Task description =>
Return every line of the records below verbatim, with no pictures in the copy.
####
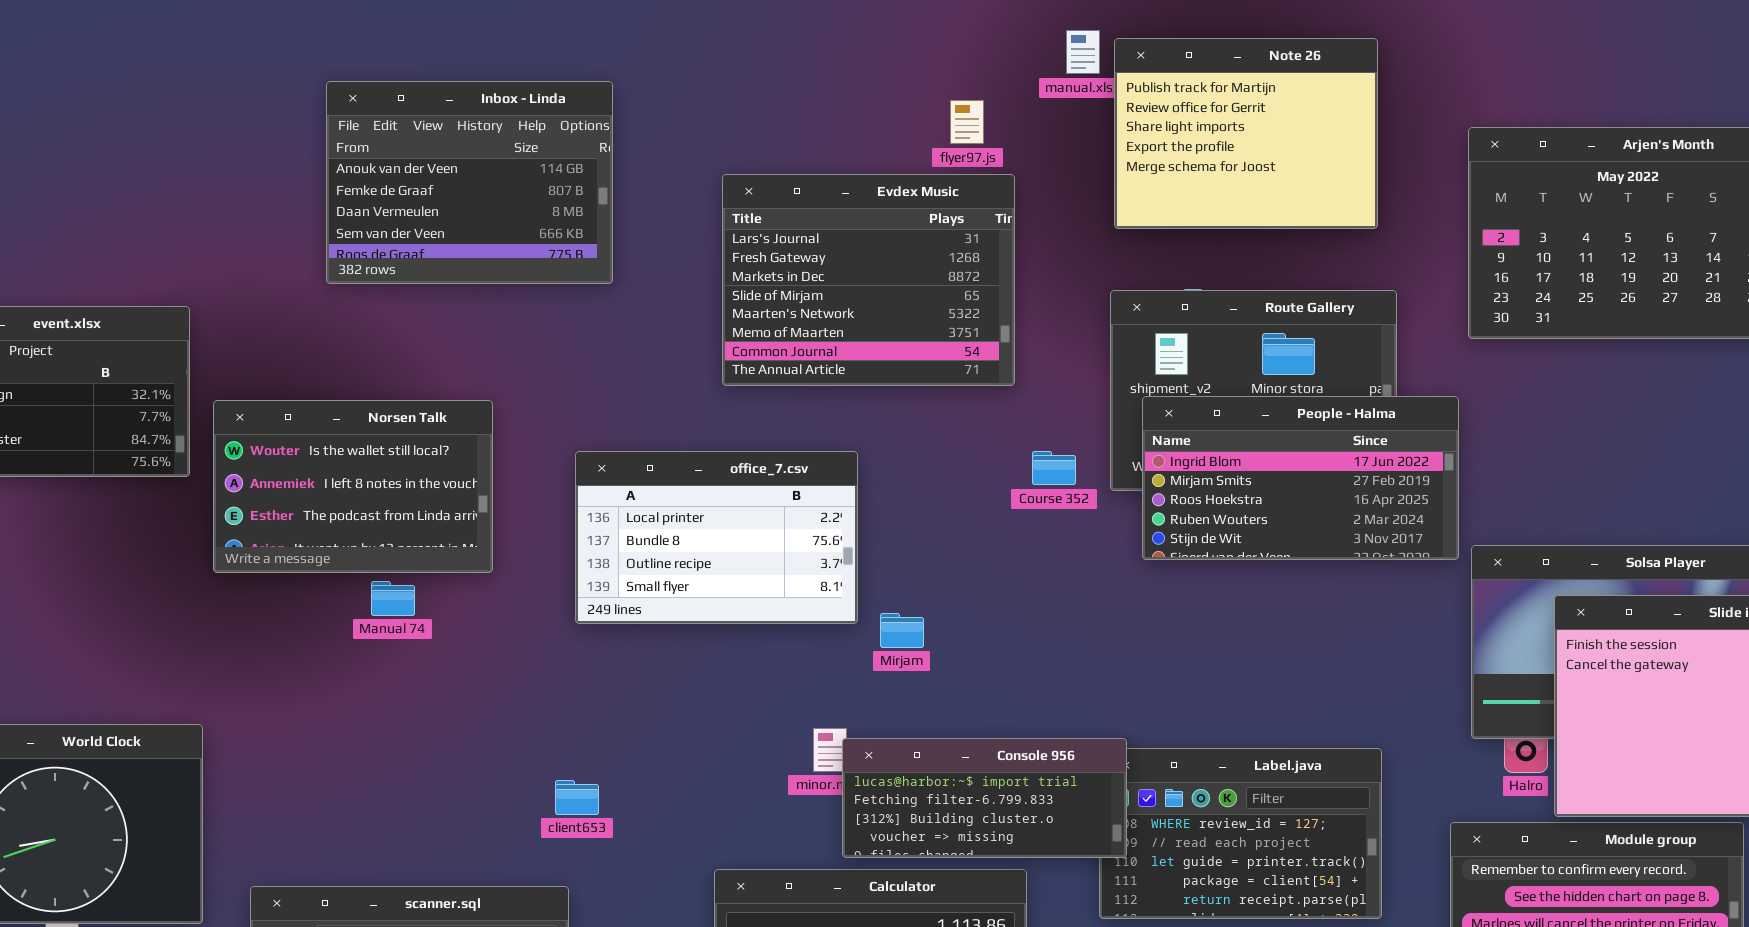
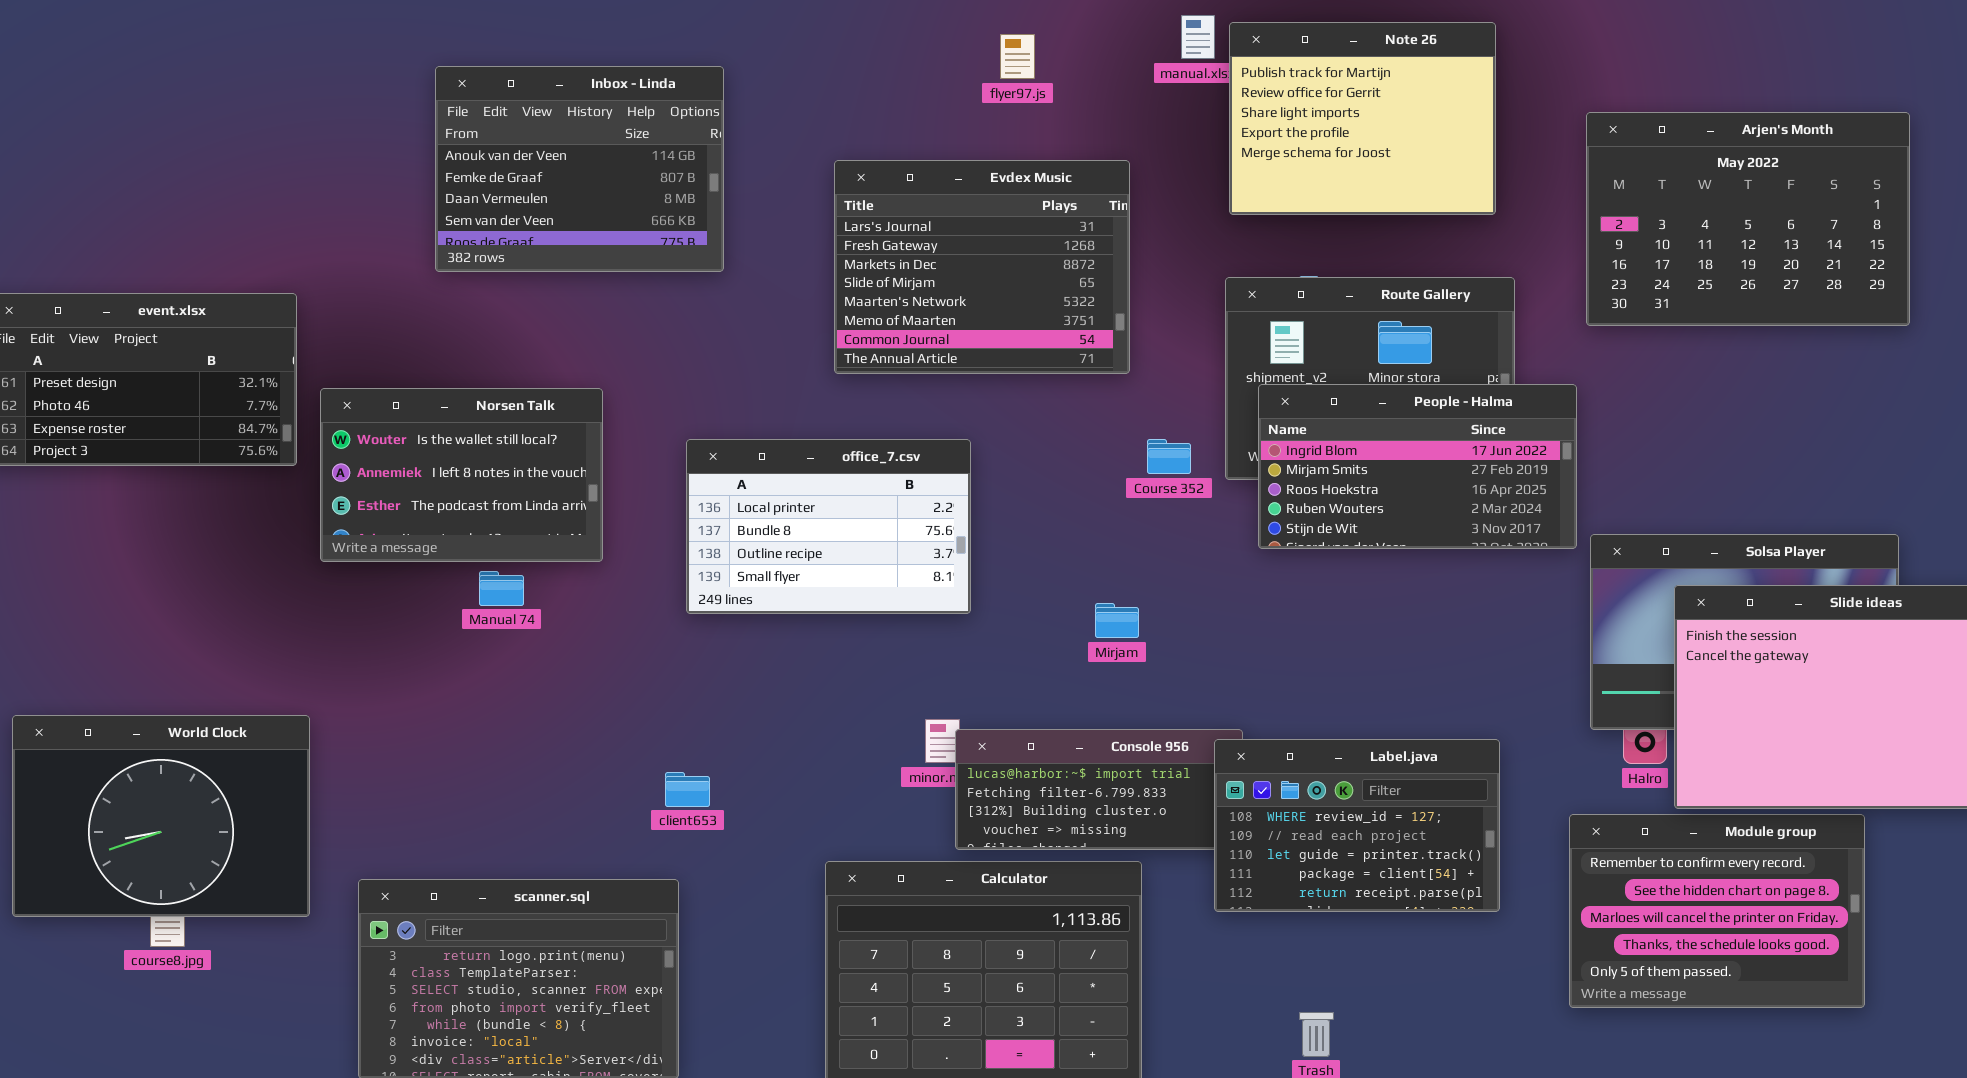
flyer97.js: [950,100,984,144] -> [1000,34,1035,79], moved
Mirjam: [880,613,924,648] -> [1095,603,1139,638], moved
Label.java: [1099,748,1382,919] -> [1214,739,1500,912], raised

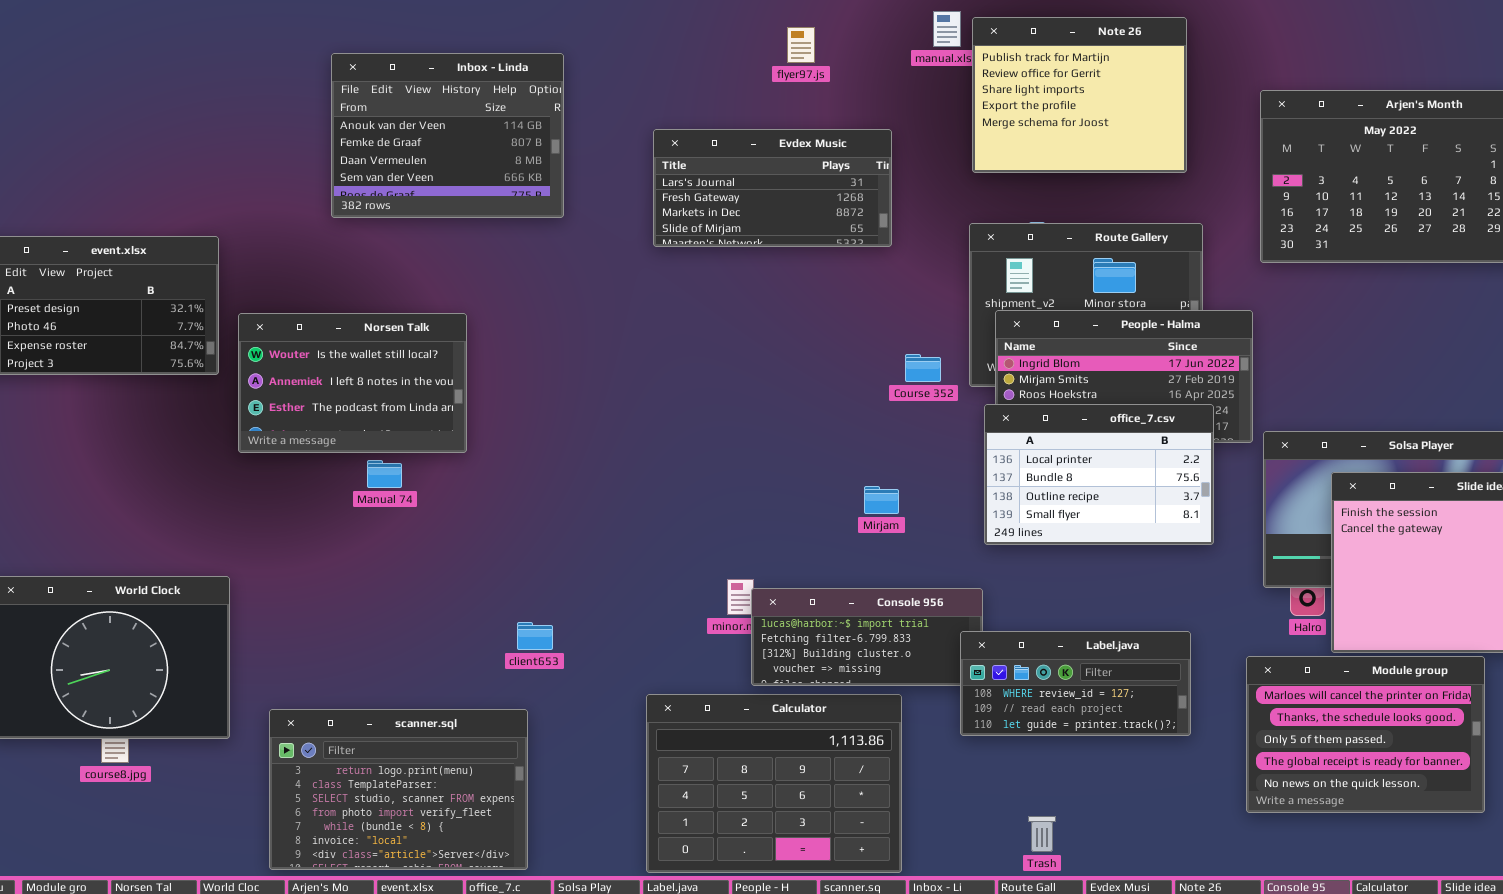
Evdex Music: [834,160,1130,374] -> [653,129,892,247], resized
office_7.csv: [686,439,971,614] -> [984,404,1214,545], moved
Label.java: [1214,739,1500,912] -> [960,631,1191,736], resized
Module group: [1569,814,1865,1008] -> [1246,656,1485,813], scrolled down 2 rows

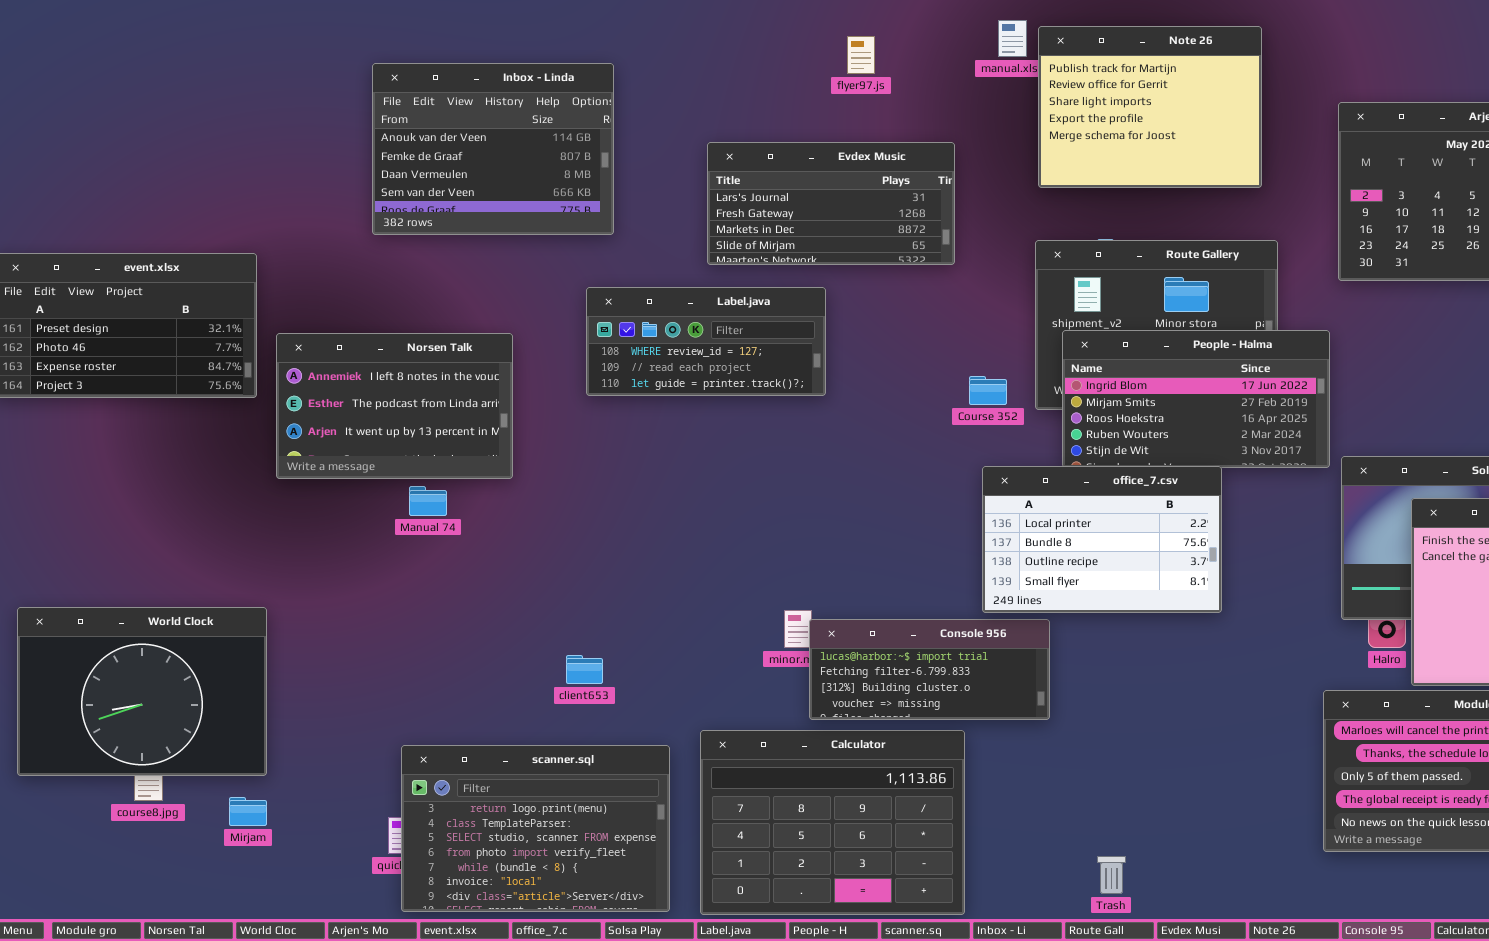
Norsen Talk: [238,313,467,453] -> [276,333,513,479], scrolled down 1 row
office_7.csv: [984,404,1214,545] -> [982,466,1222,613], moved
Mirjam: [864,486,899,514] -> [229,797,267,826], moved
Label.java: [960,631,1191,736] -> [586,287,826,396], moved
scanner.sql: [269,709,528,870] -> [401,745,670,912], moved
####
Finished task =>
flyer97.js: [950,100,984,144] -> [1000,34,1035,79], moved
Mirjam: [880,613,924,648] -> [1095,603,1139,638], moved
Label.java: [1099,748,1382,919] -> [1214,739,1500,912], raised

Evdex Music: [834,160,1130,374] -> [653,129,892,247], resized
office_7.csv: [686,439,971,614] -> [984,404,1214,545], moved
Label.java: [1214,739,1500,912] -> [960,631,1191,736], resized
Module group: [1569,814,1865,1008] -> [1246,656,1485,813], scrolled down 2 rows

Norsen Talk: [238,313,467,453] -> [276,333,513,479], scrolled down 1 row
office_7.csv: [984,404,1214,545] -> [982,466,1222,613], moved
Mirjam: [864,486,899,514] -> [229,797,267,826], moved
Label.java: [960,631,1191,736] -> [586,287,826,396], moved
scanner.sql: [269,709,528,870] -> [401,745,670,912], moved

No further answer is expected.